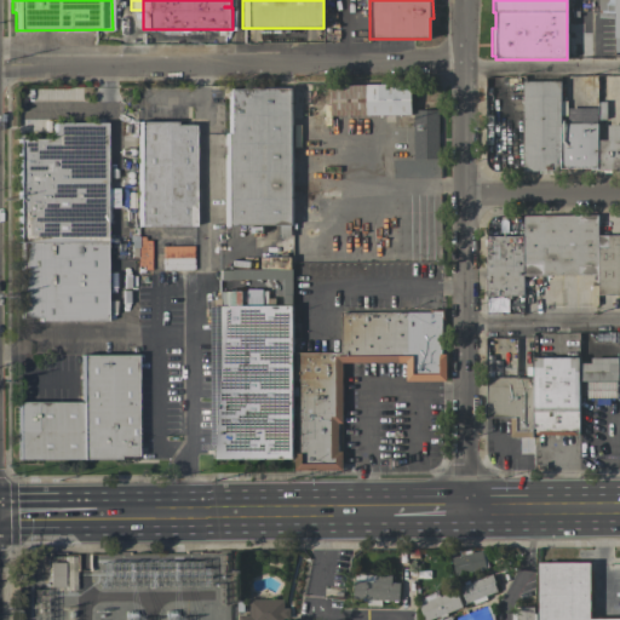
[(619,0),(619,52),(614,52),(614,18),(598,18),(598,0),(619,0)]
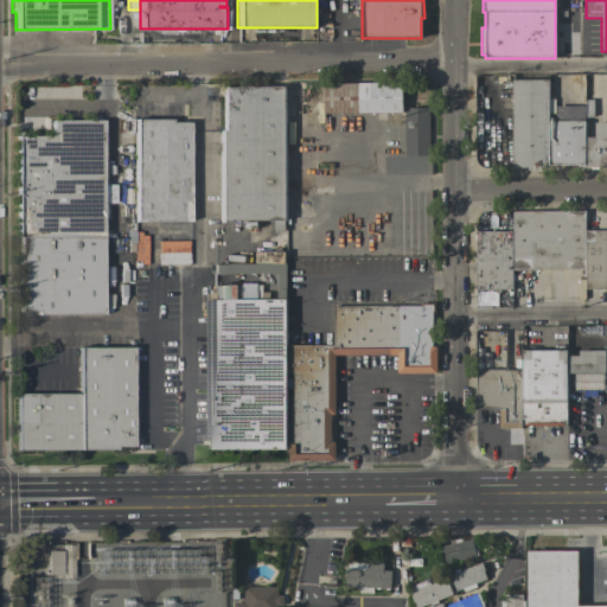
[(511,168),(511,80),(548,80),(548,121),(585,120),(585,136),(594,136),(594,122),(606,122),(606,166),(585,167),(585,166),(549,166),(549,168),(511,168)]
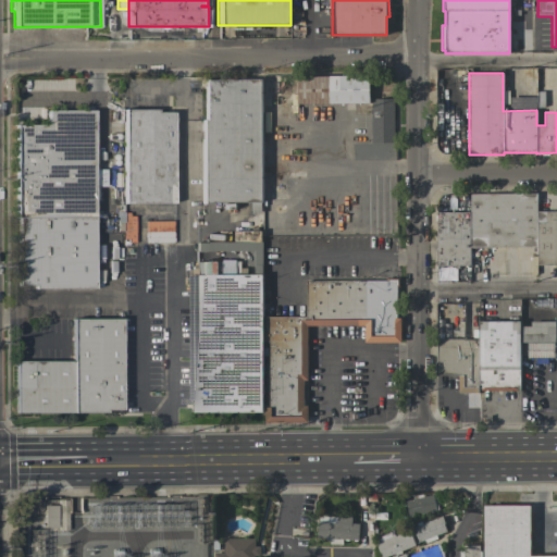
[(369,103),(296,103),(296,76),(369,76),(369,103)]
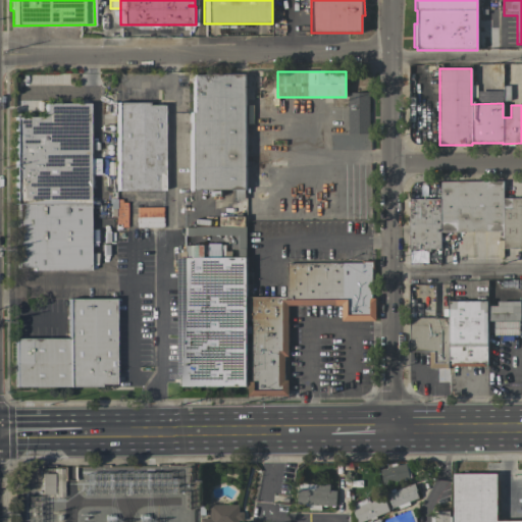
[(245,73),(246,191),(245,191),(245,197),(236,197),(236,190),(189,190),(189,112),(191,112),(191,73),(245,73)]
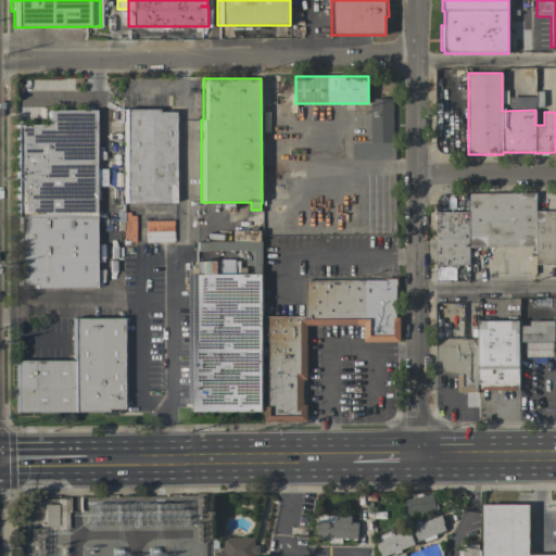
[(370,99),(392,99),(393,142),(370,142),(370,99)]
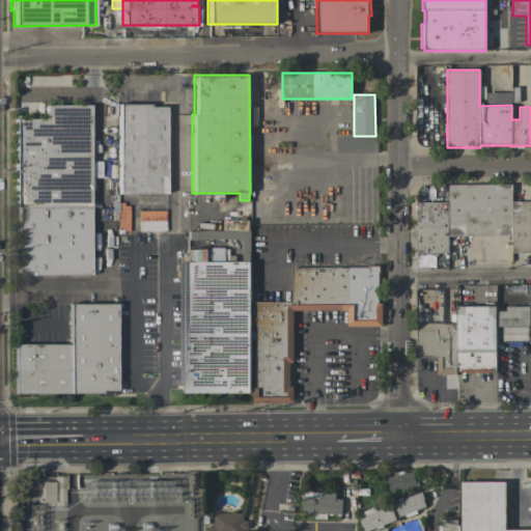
[(165,194),(117,193),(117,103),(149,104),(149,106),(165,106),(165,194)]
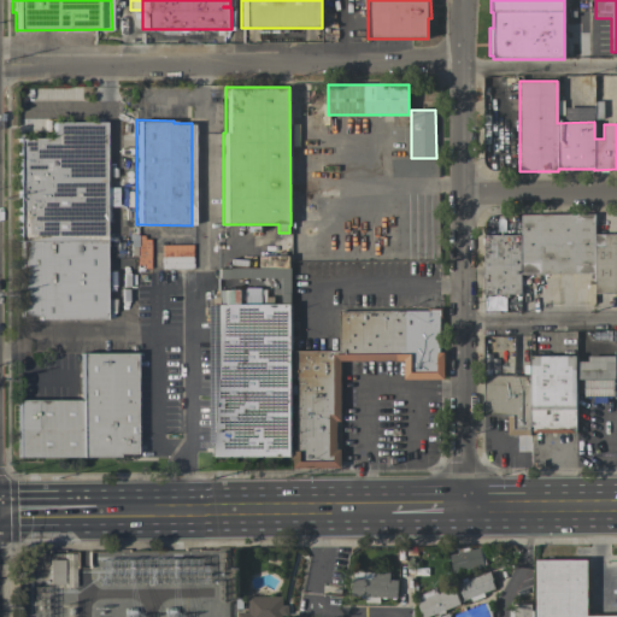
[(105,319),(37,319),(37,316),(17,316),(16,137),(52,137),(52,122),(104,121),(104,187),(117,187),(117,206),(105,206),(105,319)]
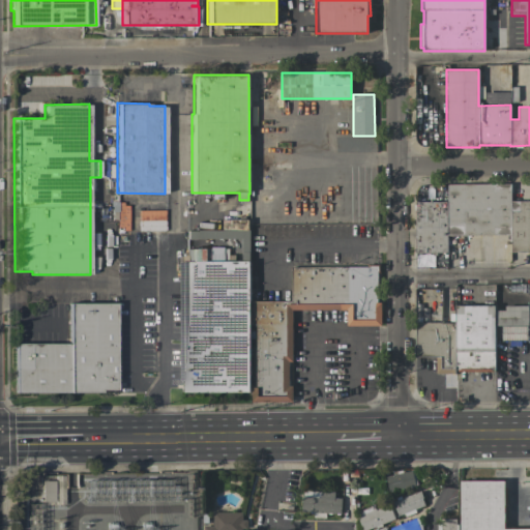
[(529,252),(510,253),(510,235),(447,236),(447,253),(415,254),(415,202),(447,202),(447,183),(510,183),(510,201),(529,200),(529,252)]
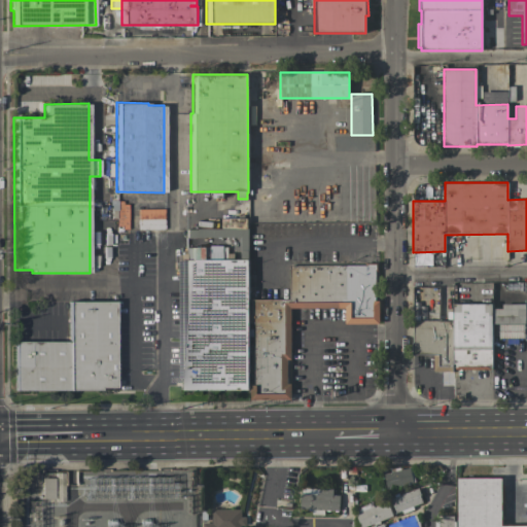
[(138,209),(139,230),(164,229),(164,209),(138,209)]
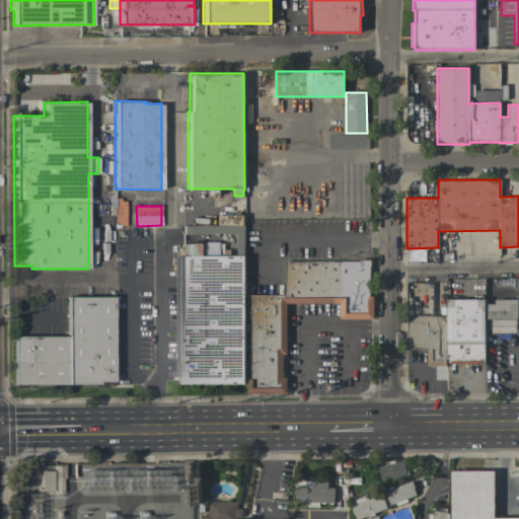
[(244,255),(179,255),(179,256),(172,256),(172,372),(180,372),(180,384),(244,384),(244,255)]
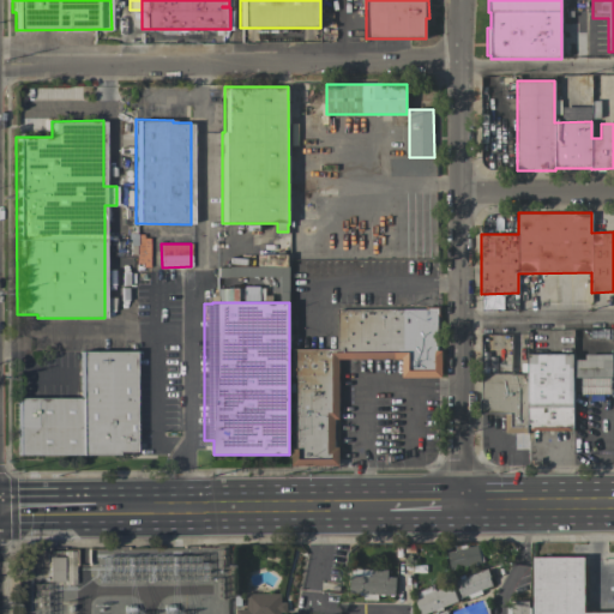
[(290,348),(336,348),(337,308),(425,308),(425,306),(440,306),(439,317),(437,315),(437,350),(441,350),(441,378),(402,377),(402,359),(338,359),(338,419),(335,419),(335,446),(339,446),(339,465),(290,465),(290,348)]
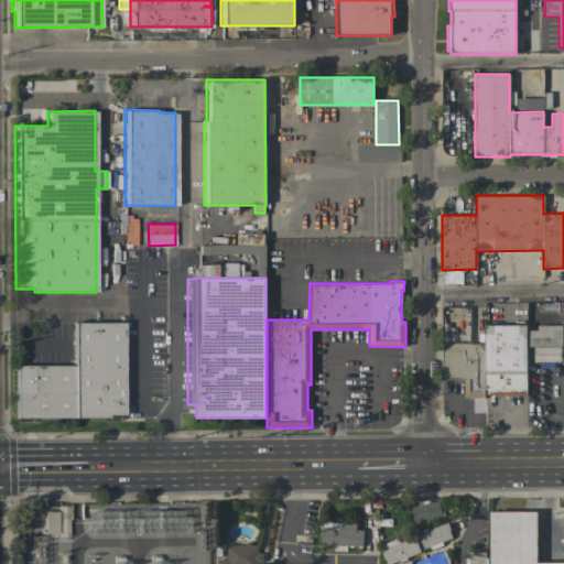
[(122,322),(122,415),(14,416),(14,364),(72,364),(72,322),(122,322)]
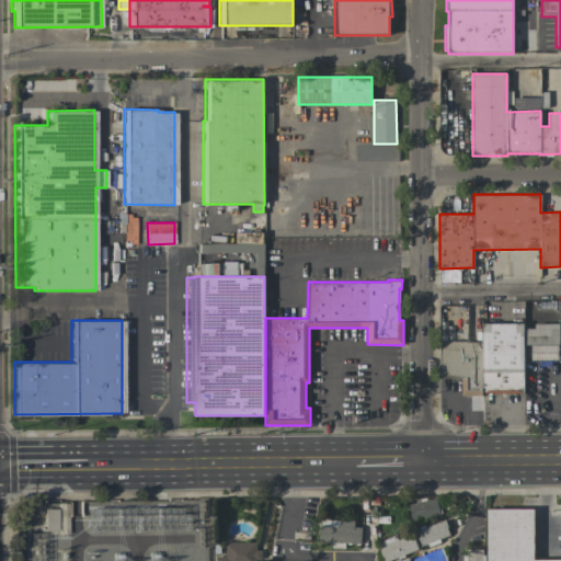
[(524,323),(524,393),(482,393),(482,323),(524,323)]
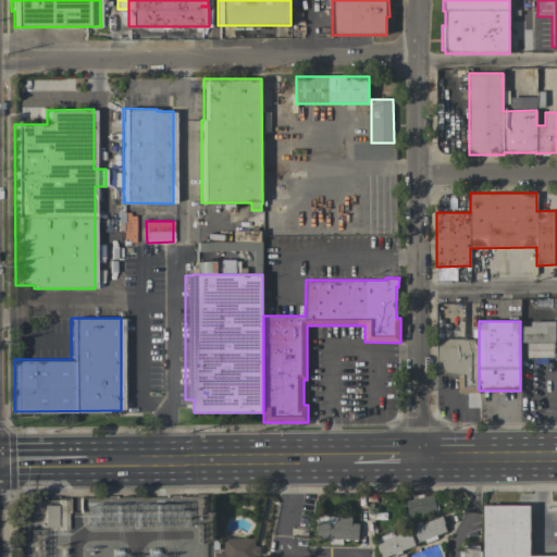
[(478,338),(478,394),(457,394),(457,375),(435,375),(435,338),(478,338)]
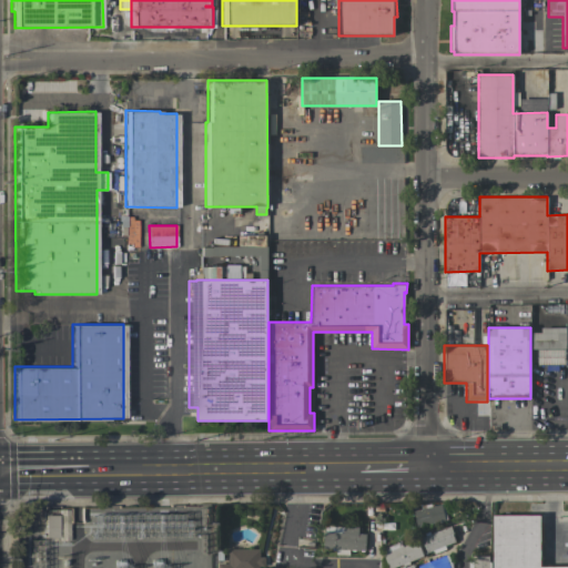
[(565,350),(565,366),(558,366),(558,371),(546,371),(546,366),(537,366),(537,350),(565,350)]
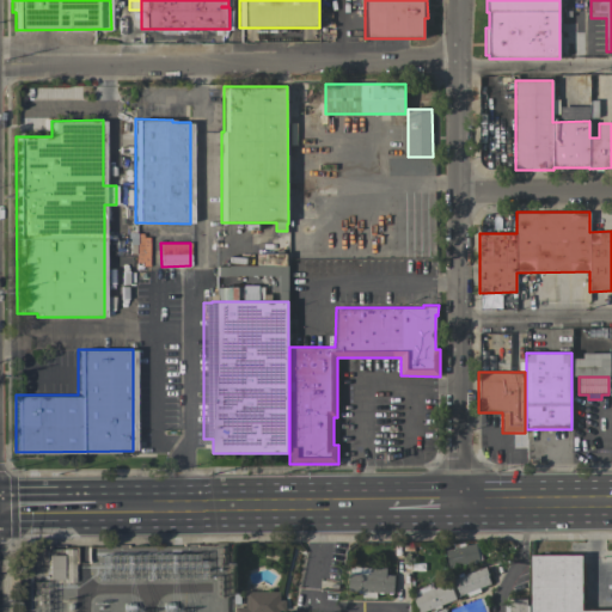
[(448,568),(445,550),(459,548),(458,544),(464,543),(465,545),(476,543),(479,560),(448,568)]
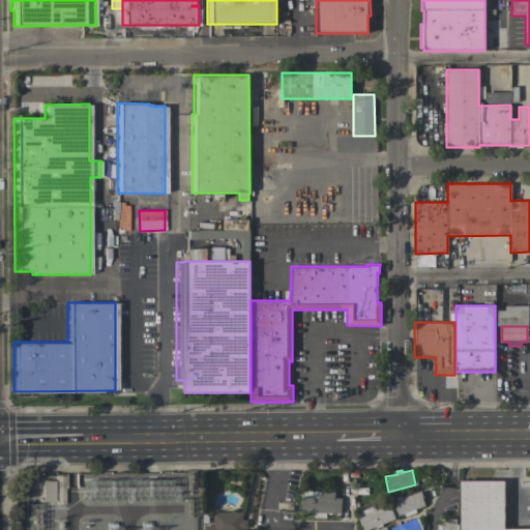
[(54,502),(54,480),(41,480),(42,502),(54,502)]
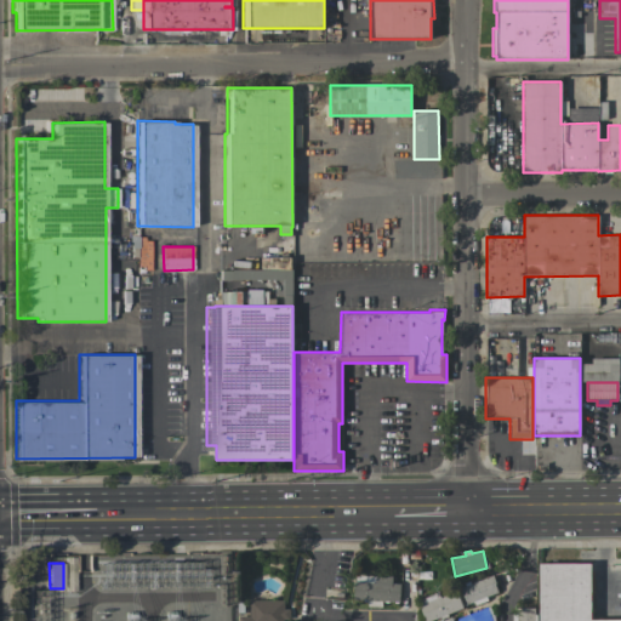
[(620,619),(620,620),(539,620),(539,564),(591,563),(591,620),(620,619)]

* Exercise
The answer is the full listing above, reproduced character for character, minus its images.

* Result for this task
[(619,0),(619,52),(614,52),(614,18),(598,18),(598,0),(619,0)]
[(511,168),(511,80),(548,80),(548,121),(585,120),(585,136),(594,136),(594,122),(606,122),(606,166),(585,167),(585,166),(549,166),(549,168),(511,168)]
[(369,103),(296,103),(296,76),(369,76),(369,103)]
[(245,73),(246,191),(245,191),(245,197),(236,197),(236,190),(189,190),(189,112),(191,112),(191,73),(245,73)]
[(370,99),(392,99),(393,142),(370,142),(370,99)]
[(165,194),(117,193),(117,103),(149,104),(149,106),(165,106),(165,194)]
[(105,319),(37,319),(37,316),(17,316),(16,137),(52,137),(52,122),(104,121),(104,187),(117,187),(117,206),(105,206),(105,319)]
[(529,252),(510,253),(510,235),(447,236),(447,253),(415,254),(415,202),(447,202),(447,183),(510,183),(510,201),(529,200),(529,252)]
[(138,209),(139,230),(164,229),(164,209),(138,209)]
[(244,255),(179,255),(179,256),(172,256),(172,372),(180,372),(180,384),(244,384),(244,255)]
[(290,348),(336,348),(337,308),(425,308),(425,306),(440,306),(439,317),(437,315),(437,350),(441,350),(441,378),(402,377),(402,359),(338,359),(338,419),(335,419),(335,446),(339,446),(339,465),(290,465),(290,348)]
[(122,322),(122,415),(14,416),(14,364),(72,364),(72,322),(122,322)]
[(524,323),(524,393),(482,393),(482,323),(524,323)]
[(478,338),(478,394),(457,394),(457,375),(435,375),(435,338),(478,338)]
[(565,350),(565,366),(558,366),(558,371),(546,371),(546,366),(537,366),(537,350),(565,350)]
[(448,568),(445,550),(459,548),(458,544),(464,543),(465,545),(476,543),(479,560),(448,568)]
[(54,502),(54,480),(41,480),(42,502),(54,502)]
[(620,619),(620,620),(539,620),(539,564),(591,563),(591,620),(620,619)]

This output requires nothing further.